TASK:
Without including any pictures, write out all the entries exactly.

[Extracted data entries]
━━━━

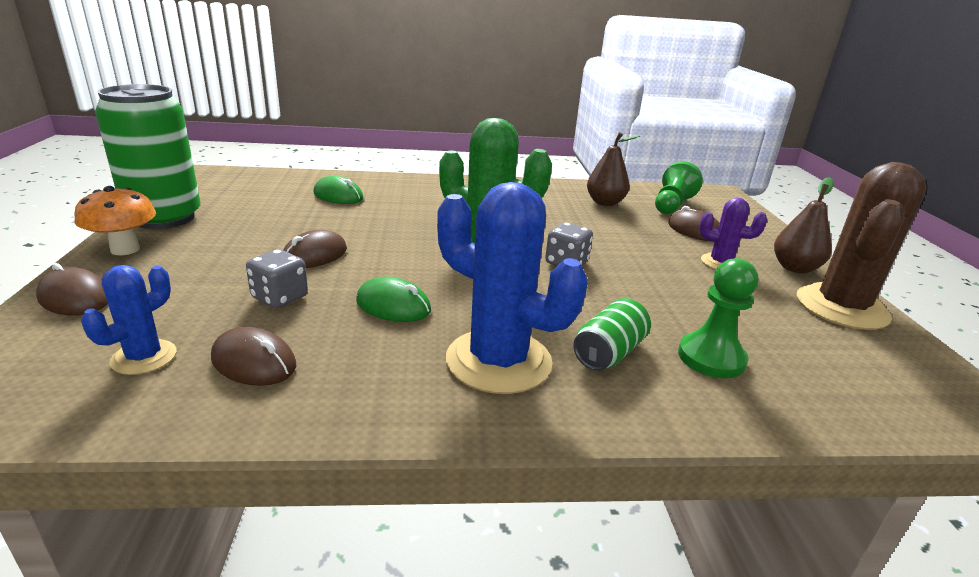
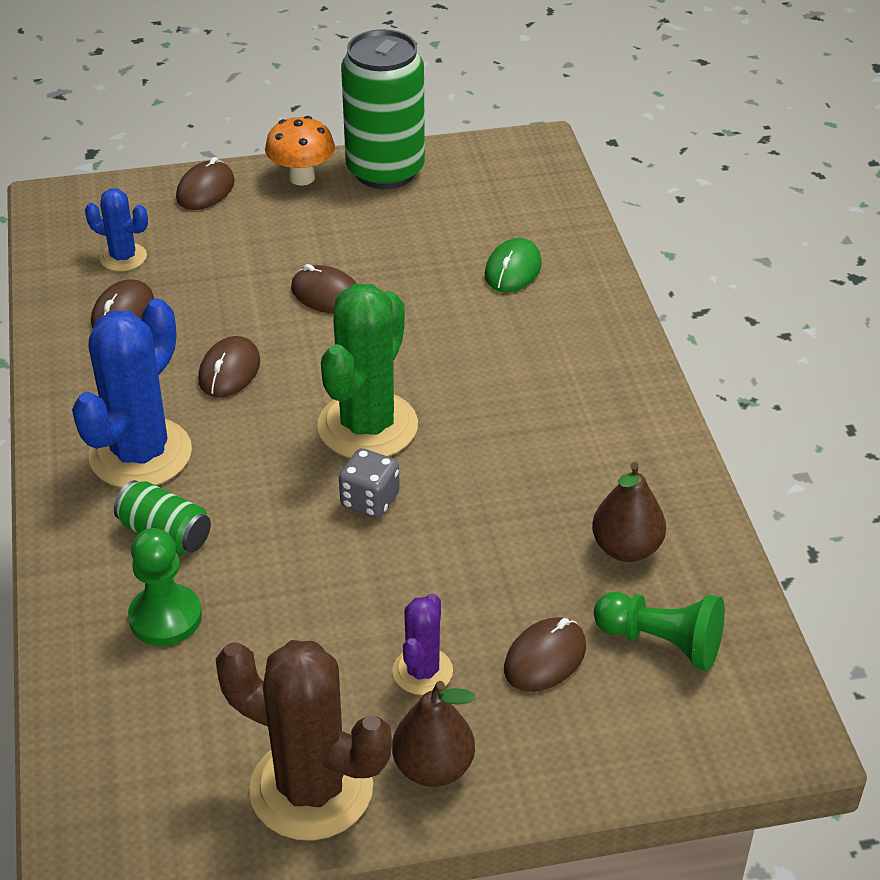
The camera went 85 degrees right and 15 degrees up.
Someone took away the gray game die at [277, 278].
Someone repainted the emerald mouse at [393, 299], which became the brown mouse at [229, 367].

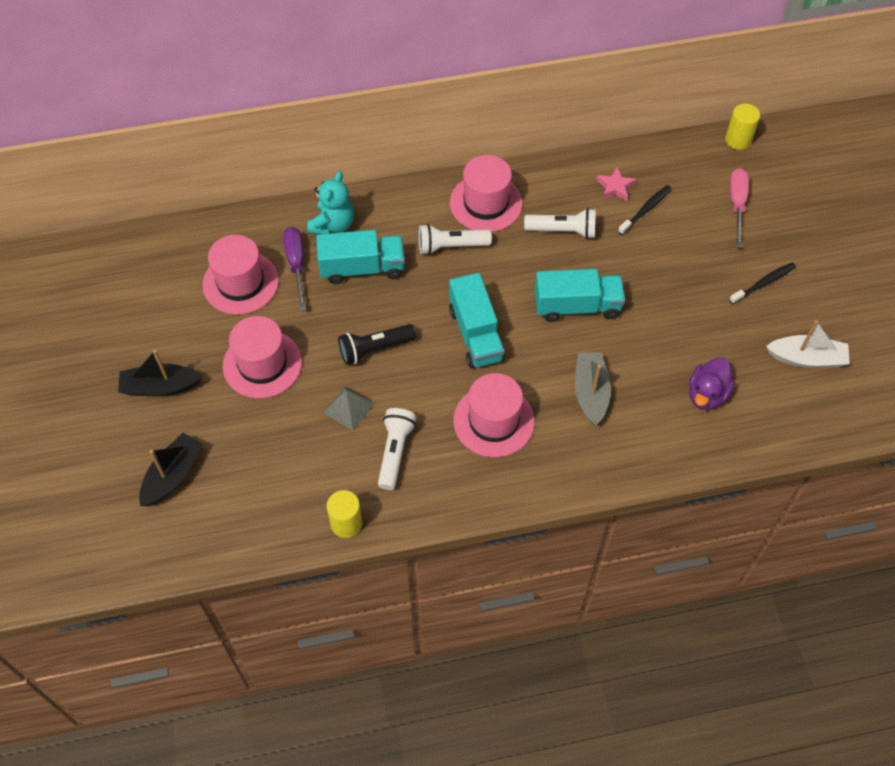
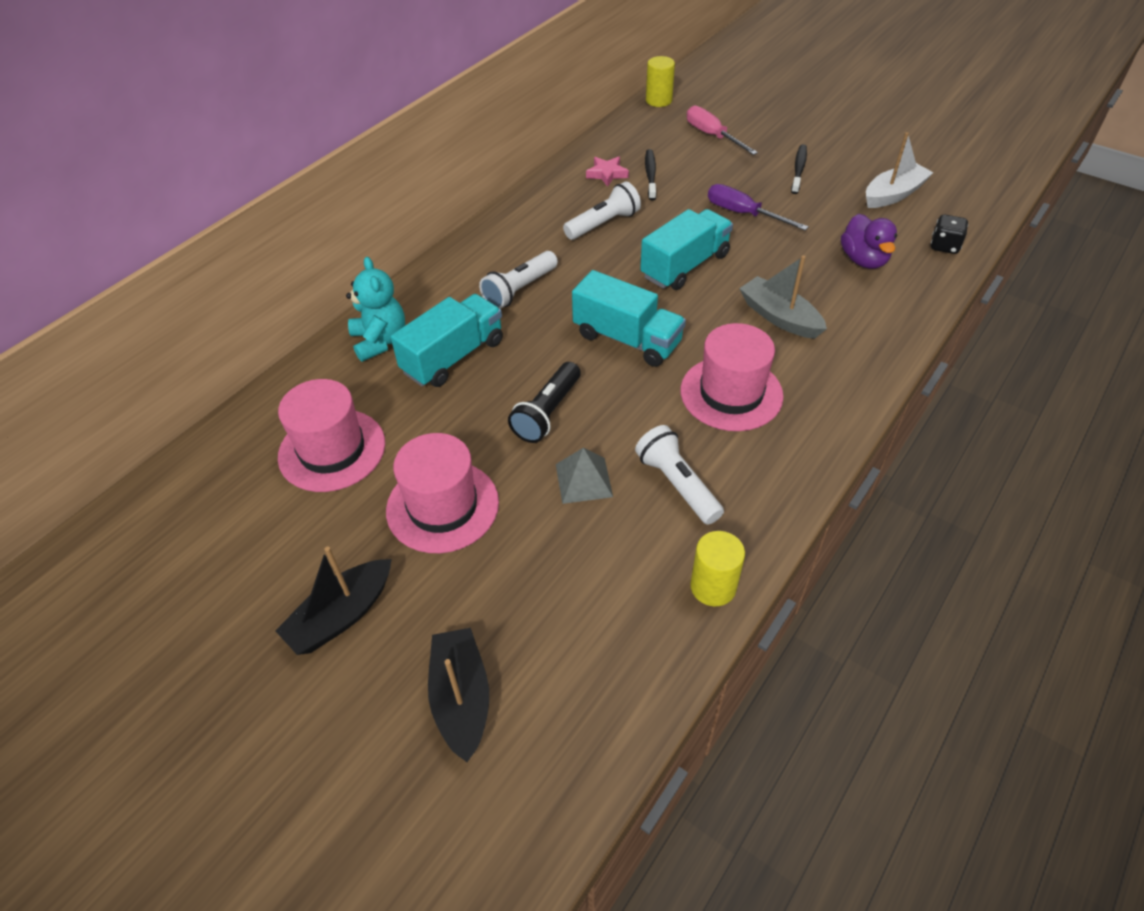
The camera went 40 degrees left and 10 degrees down.
Someone took away the rose-pink hat at [486, 193].
Someone carried the royal purple flat screwdriver from [294, 269] to [758, 207].
Someone put down the black game die at [949, 234].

━━━━

EXERCISE ANSWER:
The camera went 85 degrees right and 15 degrees up.
Someone took away the gray game die at [277, 278].
Someone repainted the emerald mouse at [393, 299], which became the brown mouse at [229, 367].

The camera went 40 degrees left and 10 degrees down.
Someone took away the rose-pink hat at [486, 193].
Someone carried the royal purple flat screwdriver from [294, 269] to [758, 207].
Someone put down the black game die at [949, 234].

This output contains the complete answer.